--- START ---

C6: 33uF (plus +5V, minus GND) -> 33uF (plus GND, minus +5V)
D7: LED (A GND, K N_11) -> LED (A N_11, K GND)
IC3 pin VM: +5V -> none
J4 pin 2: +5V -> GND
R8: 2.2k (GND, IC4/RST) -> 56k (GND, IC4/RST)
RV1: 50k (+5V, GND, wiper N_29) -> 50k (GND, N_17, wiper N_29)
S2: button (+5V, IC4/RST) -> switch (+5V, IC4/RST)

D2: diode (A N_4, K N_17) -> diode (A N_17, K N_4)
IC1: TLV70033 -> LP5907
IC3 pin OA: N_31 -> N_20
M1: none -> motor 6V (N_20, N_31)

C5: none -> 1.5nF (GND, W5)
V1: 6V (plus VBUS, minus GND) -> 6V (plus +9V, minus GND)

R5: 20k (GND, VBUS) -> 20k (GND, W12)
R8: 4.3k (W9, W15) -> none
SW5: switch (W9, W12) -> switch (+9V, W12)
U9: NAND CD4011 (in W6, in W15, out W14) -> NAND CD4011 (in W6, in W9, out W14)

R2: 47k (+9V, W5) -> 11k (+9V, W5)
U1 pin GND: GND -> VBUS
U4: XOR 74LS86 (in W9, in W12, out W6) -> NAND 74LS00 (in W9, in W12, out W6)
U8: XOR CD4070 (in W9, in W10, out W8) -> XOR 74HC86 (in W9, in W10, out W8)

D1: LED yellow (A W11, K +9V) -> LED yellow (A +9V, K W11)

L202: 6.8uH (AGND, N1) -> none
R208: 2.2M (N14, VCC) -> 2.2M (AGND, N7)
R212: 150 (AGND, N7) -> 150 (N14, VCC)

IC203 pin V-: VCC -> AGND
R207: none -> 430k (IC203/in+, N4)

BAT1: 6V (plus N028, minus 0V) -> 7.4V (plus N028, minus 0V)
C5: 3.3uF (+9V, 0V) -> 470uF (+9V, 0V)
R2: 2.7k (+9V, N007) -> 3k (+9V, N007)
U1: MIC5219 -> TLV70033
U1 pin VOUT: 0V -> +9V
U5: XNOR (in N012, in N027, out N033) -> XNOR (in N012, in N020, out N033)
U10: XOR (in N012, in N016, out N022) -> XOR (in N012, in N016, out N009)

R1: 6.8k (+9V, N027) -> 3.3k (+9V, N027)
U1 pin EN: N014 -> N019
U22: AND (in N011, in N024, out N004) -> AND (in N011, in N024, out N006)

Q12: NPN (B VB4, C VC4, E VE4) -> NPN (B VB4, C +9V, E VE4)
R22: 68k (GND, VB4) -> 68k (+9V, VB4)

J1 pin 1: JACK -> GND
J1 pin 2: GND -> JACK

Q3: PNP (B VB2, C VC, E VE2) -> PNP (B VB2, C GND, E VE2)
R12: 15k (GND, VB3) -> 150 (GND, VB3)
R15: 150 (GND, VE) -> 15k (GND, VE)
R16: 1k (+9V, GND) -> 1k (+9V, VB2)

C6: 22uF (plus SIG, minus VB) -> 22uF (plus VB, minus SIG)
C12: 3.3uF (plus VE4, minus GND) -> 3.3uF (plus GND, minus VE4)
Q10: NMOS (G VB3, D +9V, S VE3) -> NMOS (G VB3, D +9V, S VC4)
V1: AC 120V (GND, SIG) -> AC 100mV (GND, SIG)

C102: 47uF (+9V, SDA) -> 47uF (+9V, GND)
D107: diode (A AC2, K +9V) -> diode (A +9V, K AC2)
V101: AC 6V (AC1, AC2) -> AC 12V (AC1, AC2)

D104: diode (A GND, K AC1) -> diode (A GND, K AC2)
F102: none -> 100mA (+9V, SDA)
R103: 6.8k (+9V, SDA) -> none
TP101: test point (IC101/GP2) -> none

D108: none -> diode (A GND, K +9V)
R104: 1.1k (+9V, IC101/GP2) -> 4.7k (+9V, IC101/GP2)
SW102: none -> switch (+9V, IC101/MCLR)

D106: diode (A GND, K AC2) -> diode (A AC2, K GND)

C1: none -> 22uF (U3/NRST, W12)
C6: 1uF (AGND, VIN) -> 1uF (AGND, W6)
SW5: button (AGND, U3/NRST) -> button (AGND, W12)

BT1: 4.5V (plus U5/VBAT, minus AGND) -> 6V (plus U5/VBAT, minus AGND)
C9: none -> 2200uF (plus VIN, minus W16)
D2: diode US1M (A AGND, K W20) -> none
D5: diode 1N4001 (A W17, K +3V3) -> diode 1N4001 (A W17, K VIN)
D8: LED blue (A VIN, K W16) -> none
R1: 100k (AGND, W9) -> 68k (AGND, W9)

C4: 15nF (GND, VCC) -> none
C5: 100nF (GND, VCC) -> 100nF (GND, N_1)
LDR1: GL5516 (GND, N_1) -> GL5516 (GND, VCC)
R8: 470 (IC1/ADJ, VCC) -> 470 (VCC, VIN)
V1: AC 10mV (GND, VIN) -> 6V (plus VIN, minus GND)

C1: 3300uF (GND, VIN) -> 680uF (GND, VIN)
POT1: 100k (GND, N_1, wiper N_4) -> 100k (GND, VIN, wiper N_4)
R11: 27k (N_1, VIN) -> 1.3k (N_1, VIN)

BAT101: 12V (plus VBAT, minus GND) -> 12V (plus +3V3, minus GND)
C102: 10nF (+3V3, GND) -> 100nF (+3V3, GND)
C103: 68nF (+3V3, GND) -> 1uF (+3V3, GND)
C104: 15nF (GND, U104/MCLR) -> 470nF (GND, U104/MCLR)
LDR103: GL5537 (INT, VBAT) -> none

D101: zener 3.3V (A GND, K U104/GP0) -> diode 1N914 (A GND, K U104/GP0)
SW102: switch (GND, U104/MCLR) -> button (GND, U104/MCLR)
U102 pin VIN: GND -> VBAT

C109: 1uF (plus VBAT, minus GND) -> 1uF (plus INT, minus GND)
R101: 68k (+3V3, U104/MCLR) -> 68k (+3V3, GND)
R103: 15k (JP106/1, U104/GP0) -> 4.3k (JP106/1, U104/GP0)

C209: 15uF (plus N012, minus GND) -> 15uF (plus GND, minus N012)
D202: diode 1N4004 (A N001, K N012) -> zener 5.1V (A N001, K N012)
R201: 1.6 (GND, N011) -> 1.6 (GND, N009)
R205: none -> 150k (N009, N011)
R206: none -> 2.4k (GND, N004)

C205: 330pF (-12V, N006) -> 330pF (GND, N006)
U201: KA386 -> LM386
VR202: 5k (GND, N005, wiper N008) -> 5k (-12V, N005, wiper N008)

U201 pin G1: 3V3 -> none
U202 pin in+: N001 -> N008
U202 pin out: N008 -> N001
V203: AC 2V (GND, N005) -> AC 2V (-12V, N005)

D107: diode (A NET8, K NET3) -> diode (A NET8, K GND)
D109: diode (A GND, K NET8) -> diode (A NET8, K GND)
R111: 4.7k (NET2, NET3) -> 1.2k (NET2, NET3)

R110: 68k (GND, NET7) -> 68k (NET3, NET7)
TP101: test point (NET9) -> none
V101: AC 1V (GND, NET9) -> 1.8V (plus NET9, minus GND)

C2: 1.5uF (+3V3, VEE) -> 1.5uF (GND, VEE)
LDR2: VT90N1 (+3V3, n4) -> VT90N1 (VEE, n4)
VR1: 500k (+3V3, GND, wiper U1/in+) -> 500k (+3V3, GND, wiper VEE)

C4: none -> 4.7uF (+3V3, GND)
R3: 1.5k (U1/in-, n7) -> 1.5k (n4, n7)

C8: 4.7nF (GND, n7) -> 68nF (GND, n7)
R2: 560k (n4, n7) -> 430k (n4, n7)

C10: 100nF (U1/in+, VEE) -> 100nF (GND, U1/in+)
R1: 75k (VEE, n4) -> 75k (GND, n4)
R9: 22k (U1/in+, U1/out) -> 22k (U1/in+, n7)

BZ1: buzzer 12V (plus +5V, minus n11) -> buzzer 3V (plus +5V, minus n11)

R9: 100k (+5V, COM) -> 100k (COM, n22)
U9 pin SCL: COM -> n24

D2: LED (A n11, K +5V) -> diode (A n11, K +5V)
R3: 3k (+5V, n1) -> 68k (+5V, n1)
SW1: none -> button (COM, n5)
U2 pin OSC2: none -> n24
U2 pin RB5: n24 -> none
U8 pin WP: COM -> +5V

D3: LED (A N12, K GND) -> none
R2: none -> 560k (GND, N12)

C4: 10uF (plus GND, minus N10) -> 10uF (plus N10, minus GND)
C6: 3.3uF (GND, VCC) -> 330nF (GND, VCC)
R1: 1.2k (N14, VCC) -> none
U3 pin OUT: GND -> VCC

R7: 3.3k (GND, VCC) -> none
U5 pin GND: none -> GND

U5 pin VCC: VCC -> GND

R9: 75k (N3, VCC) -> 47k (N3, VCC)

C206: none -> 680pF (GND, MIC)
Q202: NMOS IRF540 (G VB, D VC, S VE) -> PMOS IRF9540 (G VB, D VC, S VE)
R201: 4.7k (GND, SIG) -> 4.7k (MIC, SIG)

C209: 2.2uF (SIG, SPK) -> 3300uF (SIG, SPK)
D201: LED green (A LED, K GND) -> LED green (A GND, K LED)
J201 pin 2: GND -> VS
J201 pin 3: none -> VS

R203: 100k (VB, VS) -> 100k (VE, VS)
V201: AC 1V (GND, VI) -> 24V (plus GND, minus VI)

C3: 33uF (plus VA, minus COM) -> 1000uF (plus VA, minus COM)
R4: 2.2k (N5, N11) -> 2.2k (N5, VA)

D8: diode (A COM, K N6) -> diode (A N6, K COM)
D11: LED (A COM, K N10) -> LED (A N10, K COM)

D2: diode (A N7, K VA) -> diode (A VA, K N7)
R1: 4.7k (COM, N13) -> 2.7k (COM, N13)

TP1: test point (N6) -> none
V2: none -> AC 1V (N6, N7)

--- END ---

* [PROBLEM TO SOLVE]
Check each line of the records for the word "switch", and show the lines that contain it.

* [OUTPUT FOR THIS EXERCISE]
S2: button (+5V, IC4/RST) -> switch (+5V, IC4/RST)
SW5: switch (W9, W12) -> switch (+9V, W12)
SW102: none -> switch (+9V, IC101/MCLR)
SW102: switch (GND, U104/MCLR) -> button (GND, U104/MCLR)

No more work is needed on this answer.